Top of DATA EXTRACTS
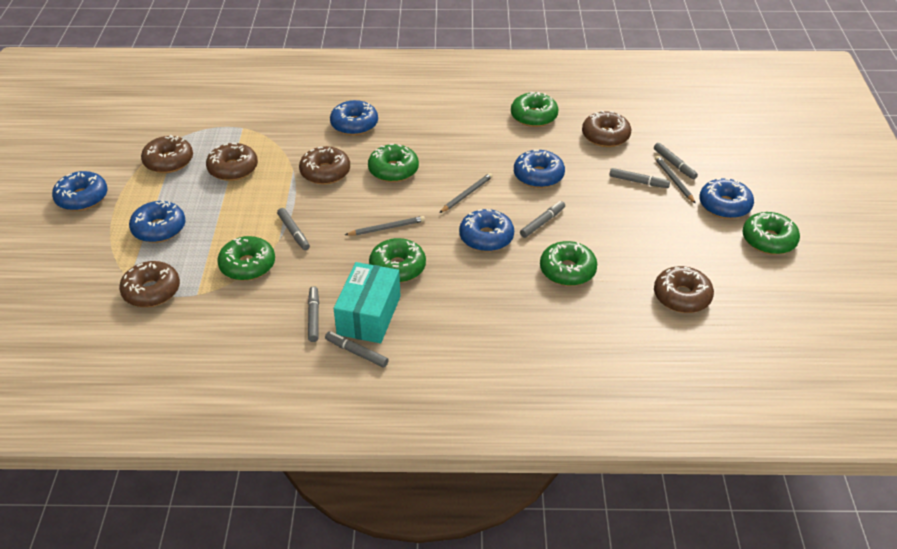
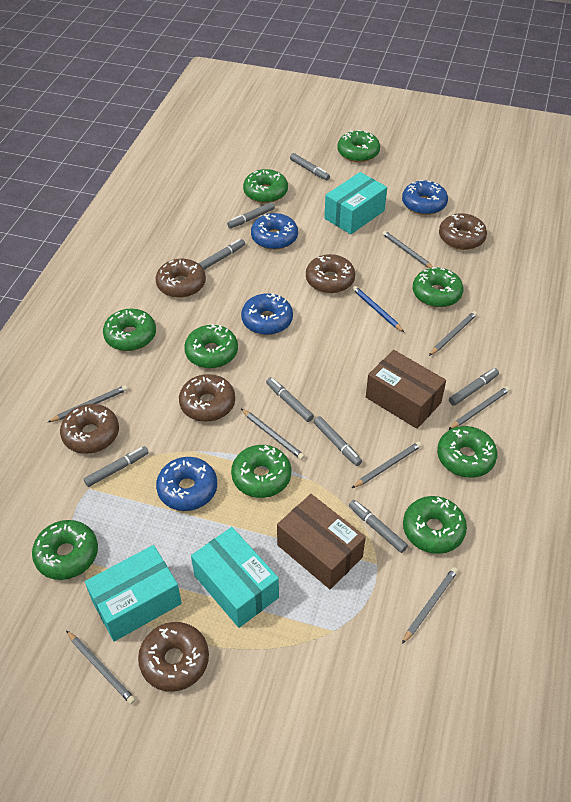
blue donut: 6 -> 4
blue pencil: 0 -> 1
brown box: 0 -> 2
green donut: 6 -> 9
grey marker: 6 -> 8
grey pencil: 3 -> 8
turquoise box: 1 -> 3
Bottom of DATA EXTRACTS
Write out the full listing verbatim, excluding its pictures.

blue donut: 6 -> 4
blue pencil: 0 -> 1
brown box: 0 -> 2
green donut: 6 -> 9
grey marker: 6 -> 8
grey pencil: 3 -> 8
turquoise box: 1 -> 3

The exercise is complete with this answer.